Exercise prompt — Copy every text line of all the items below verbatim, and leave the pictures out of your answer.

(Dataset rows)
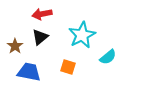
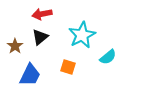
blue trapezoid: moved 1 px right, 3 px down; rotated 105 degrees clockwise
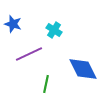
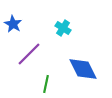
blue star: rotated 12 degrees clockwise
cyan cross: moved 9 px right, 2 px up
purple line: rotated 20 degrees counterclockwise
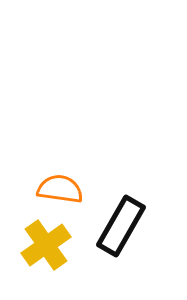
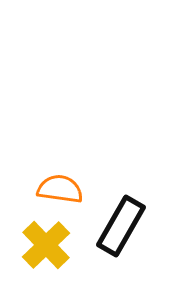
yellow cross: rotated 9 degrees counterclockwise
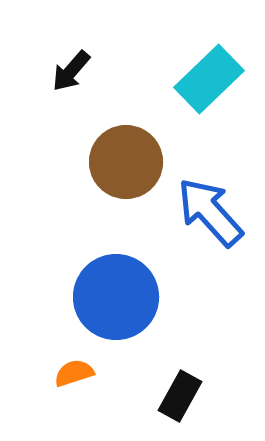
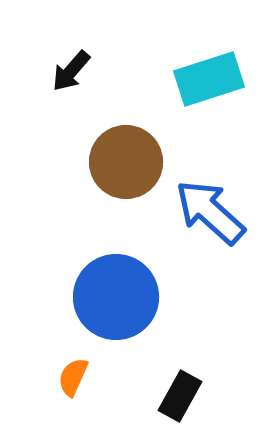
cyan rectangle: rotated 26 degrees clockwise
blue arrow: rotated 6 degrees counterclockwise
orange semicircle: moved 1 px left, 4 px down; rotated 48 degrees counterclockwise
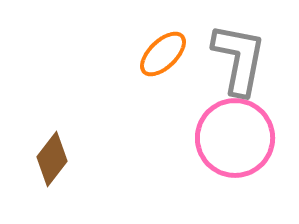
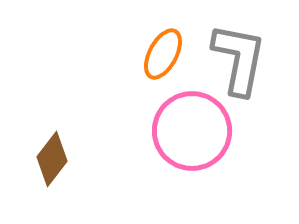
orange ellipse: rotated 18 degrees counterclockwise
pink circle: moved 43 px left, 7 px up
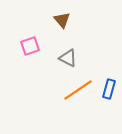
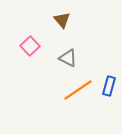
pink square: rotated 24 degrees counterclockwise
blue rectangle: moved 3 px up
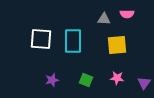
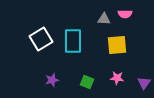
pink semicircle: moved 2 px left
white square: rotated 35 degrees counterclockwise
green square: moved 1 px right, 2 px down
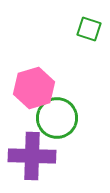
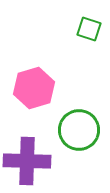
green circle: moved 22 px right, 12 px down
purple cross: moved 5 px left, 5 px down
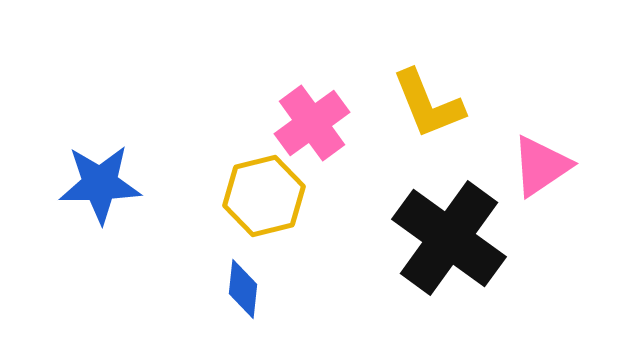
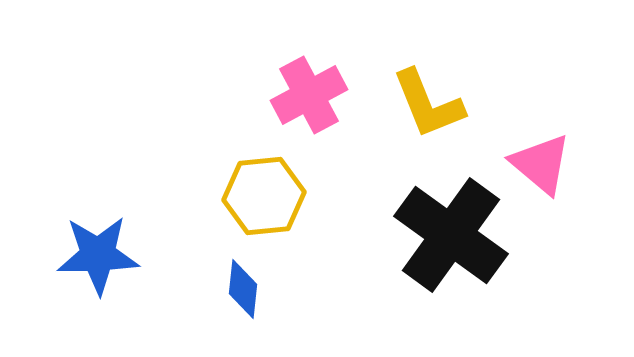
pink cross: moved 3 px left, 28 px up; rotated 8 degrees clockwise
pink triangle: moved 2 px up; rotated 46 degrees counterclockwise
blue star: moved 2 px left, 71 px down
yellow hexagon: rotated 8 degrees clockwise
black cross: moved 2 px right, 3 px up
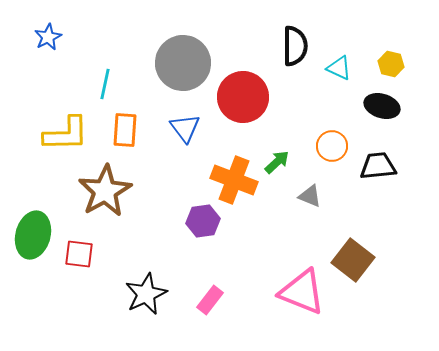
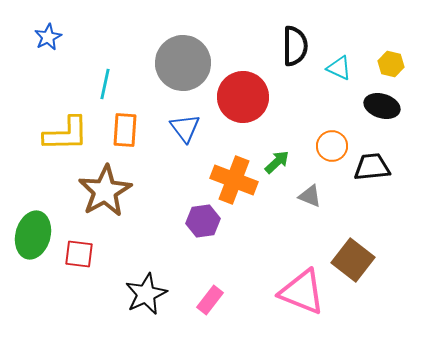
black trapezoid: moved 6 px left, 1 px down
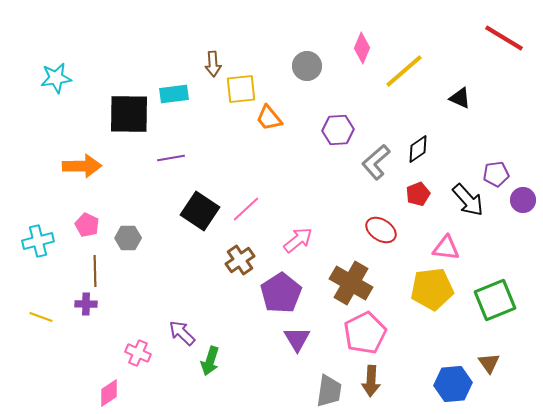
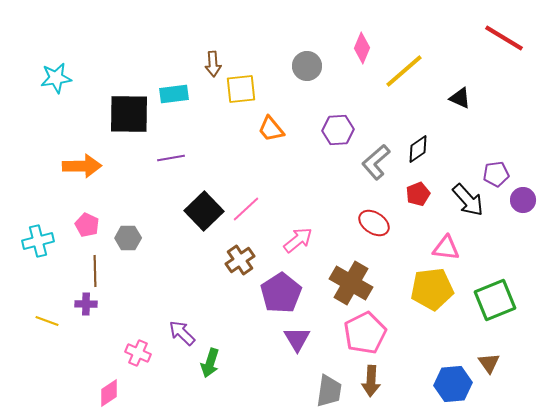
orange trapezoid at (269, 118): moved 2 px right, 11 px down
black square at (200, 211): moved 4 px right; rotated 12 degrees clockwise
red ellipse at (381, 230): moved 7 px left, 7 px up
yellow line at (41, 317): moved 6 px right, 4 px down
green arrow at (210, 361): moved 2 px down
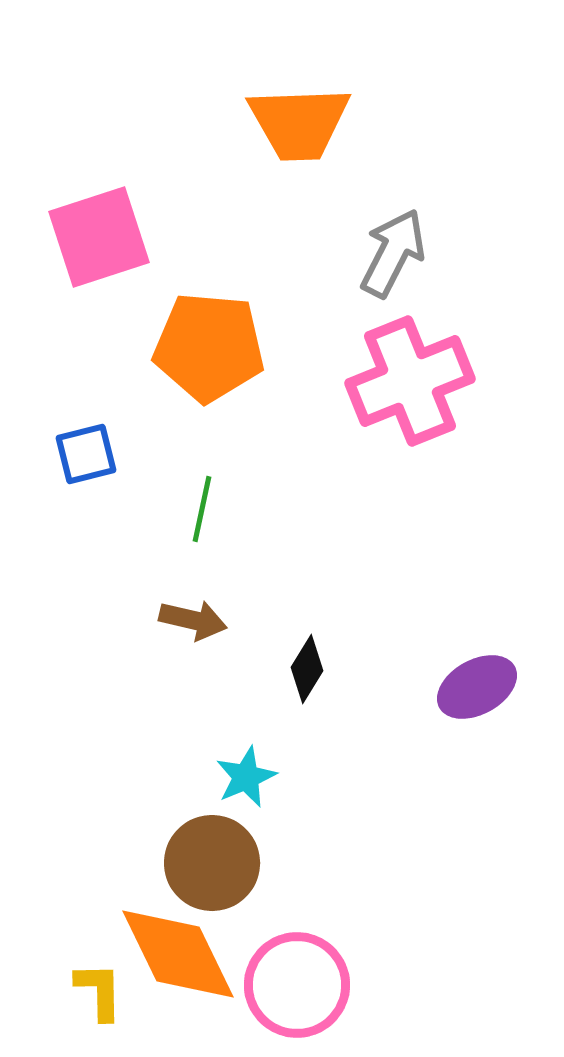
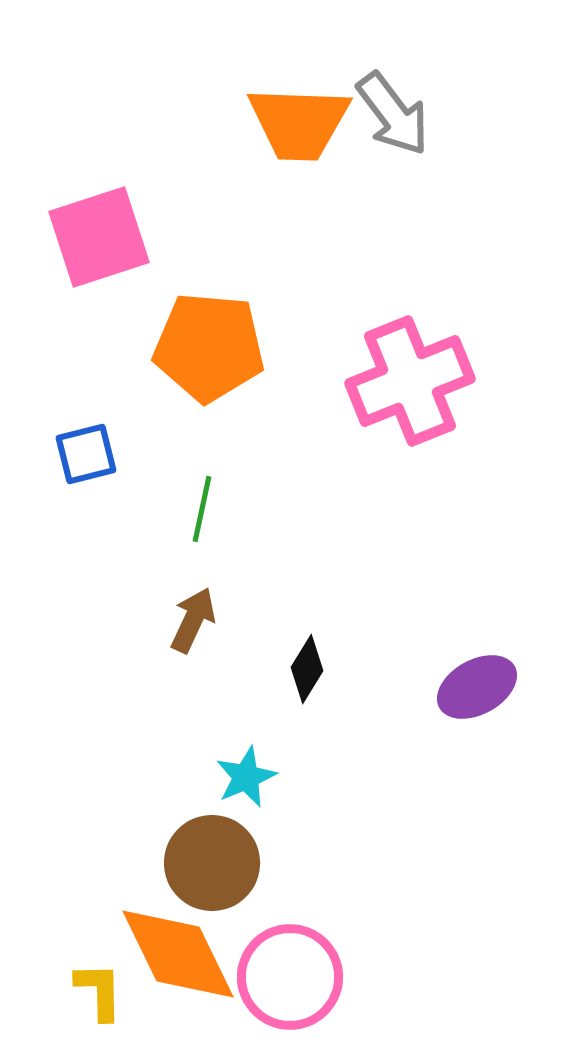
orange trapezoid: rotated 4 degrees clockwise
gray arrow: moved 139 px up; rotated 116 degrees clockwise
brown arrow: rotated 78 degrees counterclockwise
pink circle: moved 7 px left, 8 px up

Answer to this task —
blue trapezoid: moved 1 px right, 3 px down; rotated 105 degrees clockwise
blue star: rotated 12 degrees clockwise
cyan cross: moved 9 px right, 2 px up
purple line: rotated 20 degrees counterclockwise
yellow cross: rotated 9 degrees counterclockwise
cyan rectangle: rotated 26 degrees clockwise
blue arrow: rotated 6 degrees counterclockwise
orange semicircle: moved 1 px left, 4 px down; rotated 48 degrees counterclockwise
orange ellipse: rotated 18 degrees counterclockwise
pink circle: moved 43 px left, 7 px up
pink square: rotated 24 degrees counterclockwise
blue rectangle: moved 3 px up
pink semicircle: moved 2 px left
white square: rotated 35 degrees counterclockwise
green square: moved 1 px right, 2 px down
green circle: moved 22 px right, 12 px down
purple cross: moved 5 px left, 5 px down
pink cross: moved 3 px left, 28 px up; rotated 8 degrees clockwise
pink triangle: moved 2 px up; rotated 46 degrees counterclockwise
blue star: moved 2 px left, 71 px down
yellow hexagon: rotated 8 degrees clockwise
black cross: moved 2 px right, 3 px up
black trapezoid: moved 6 px left, 1 px down
orange trapezoid at (269, 118): moved 2 px right, 11 px down
black square at (200, 211): moved 4 px right; rotated 12 degrees clockwise
red ellipse at (381, 230): moved 7 px left, 7 px up
yellow line at (41, 317): moved 6 px right, 4 px down
green arrow at (210, 361): moved 2 px down
orange trapezoid: rotated 4 degrees clockwise
gray arrow: moved 139 px up; rotated 116 degrees clockwise
brown arrow: rotated 78 degrees counterclockwise
pink circle: moved 7 px left, 8 px up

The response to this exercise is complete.